TASK PROMPT:
For every line in the records that has the word "BUZZER", make a copy.

Entries taken from a collection:

####

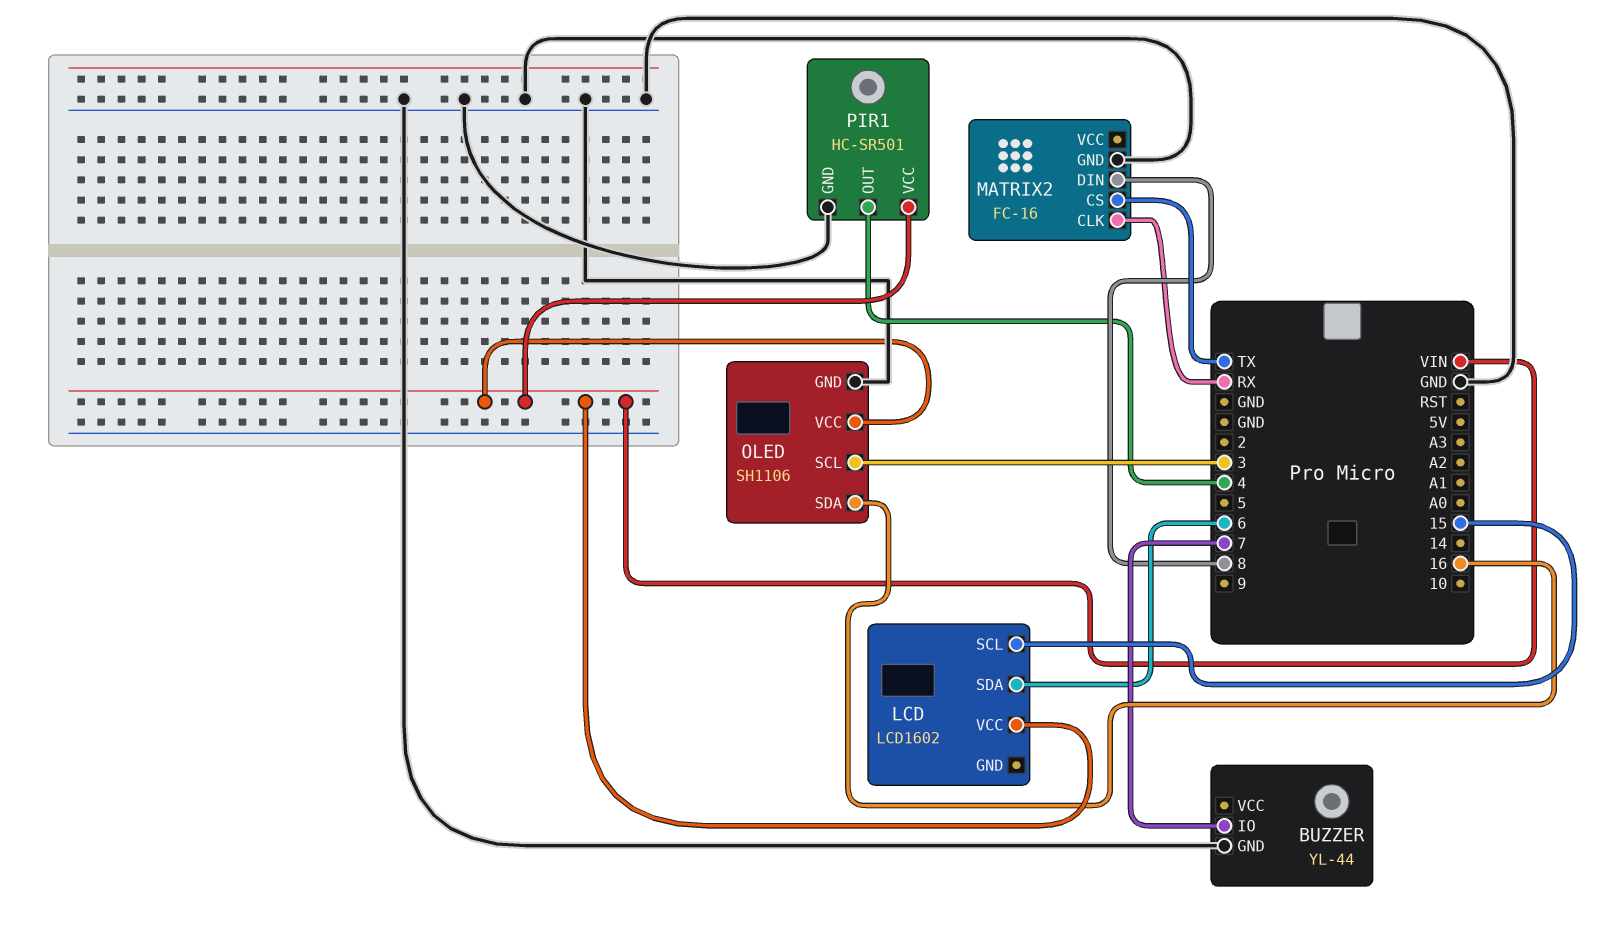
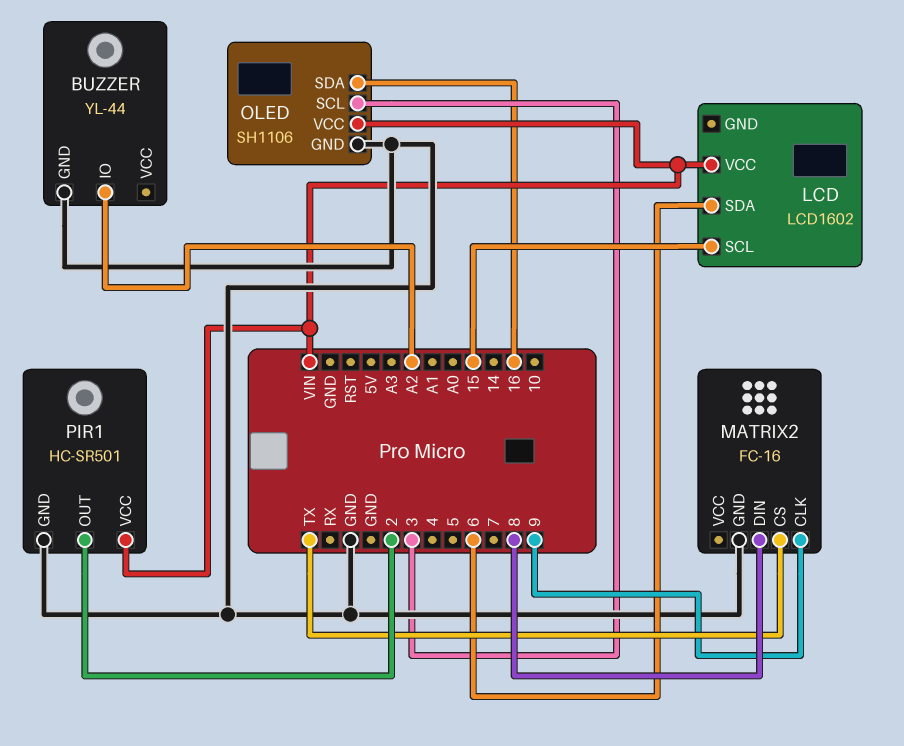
BUZZER pin IO: 7 -> A2
MATRIX2 pin CLK: RX -> 9
PIR1 pin OUT: 4 -> 2

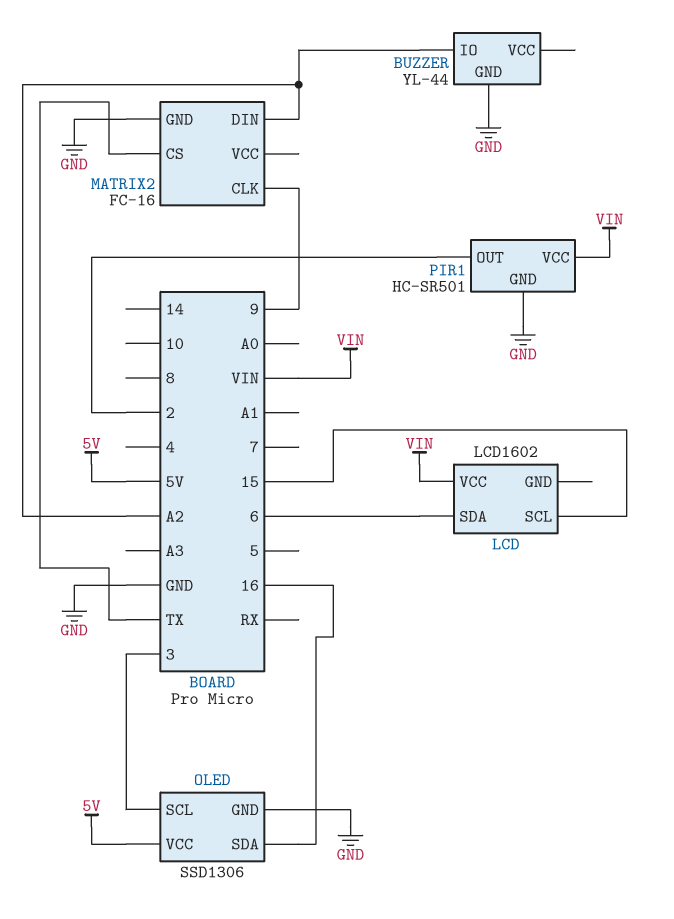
MATRIX2 pin DIN: 8 -> A2
OLED: SH1106 -> SSD1306
OLED pin VCC: VIN -> 5V

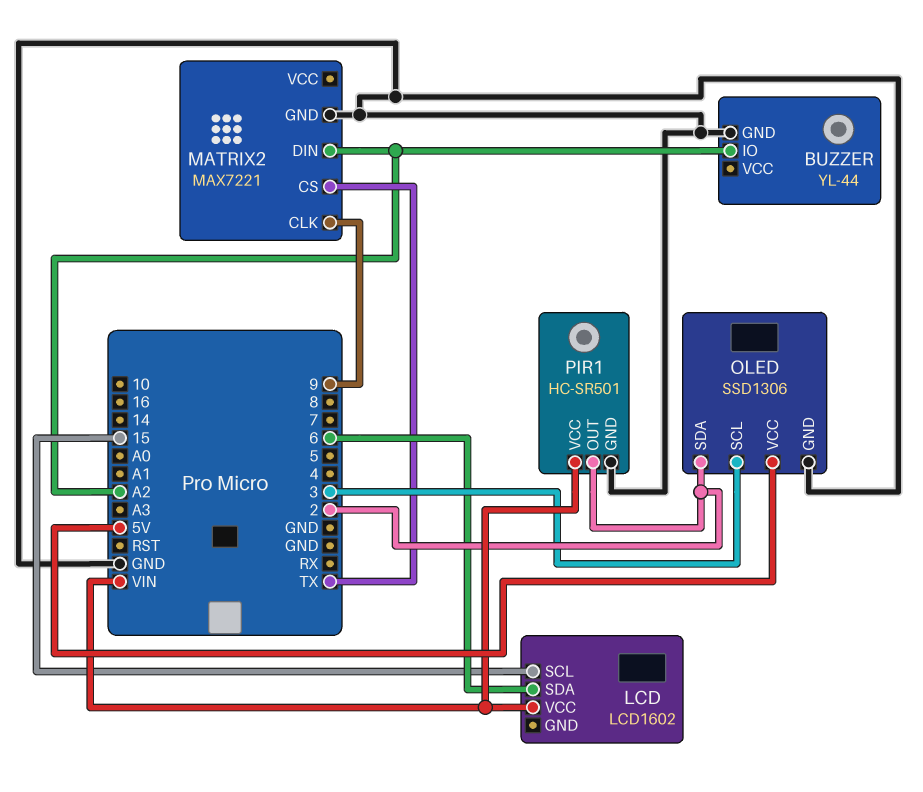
MATRIX2: FC-16 -> MAX7221
OLED pin SDA: 16 -> 2

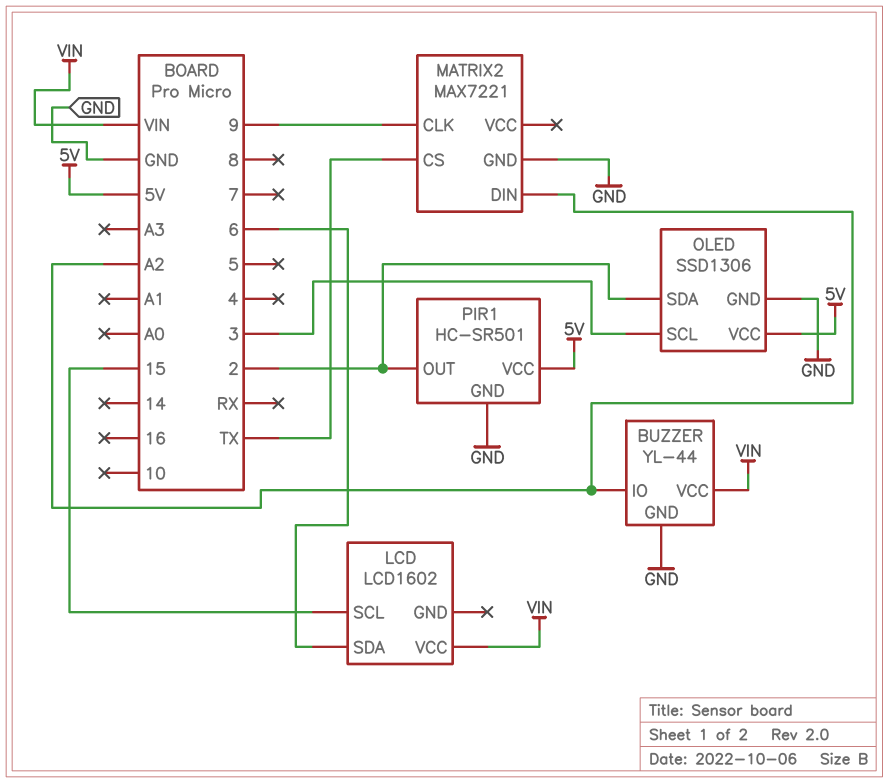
BUZZER pin VCC: none -> VIN
PIR1 pin VCC: VIN -> 5V

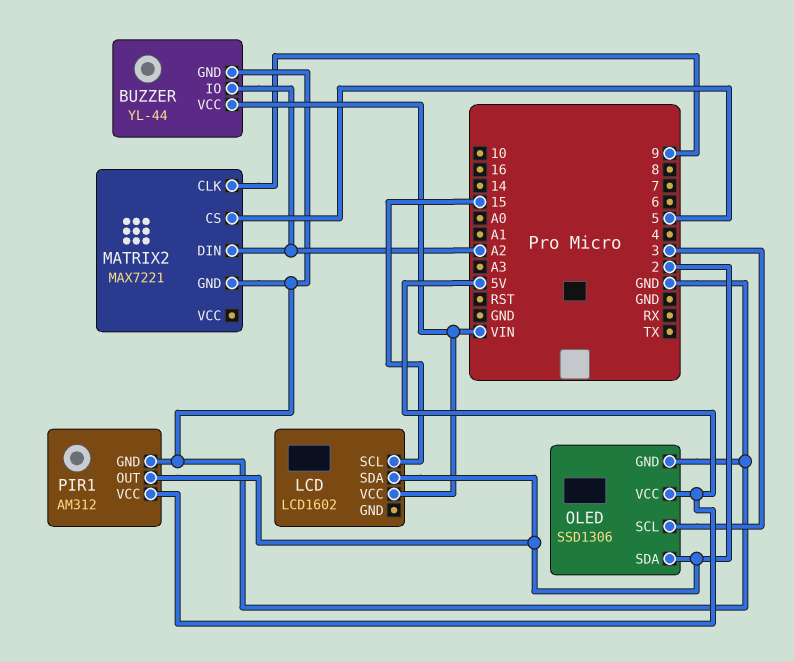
LCD pin SDA: 6 -> 2
MATRIX2 pin CS: TX -> 5
PIR1: HC-SR501 -> AM312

####

EXERCISE OUTPUT:
BUZZER pin IO: 7 -> A2
BUZZER pin VCC: none -> VIN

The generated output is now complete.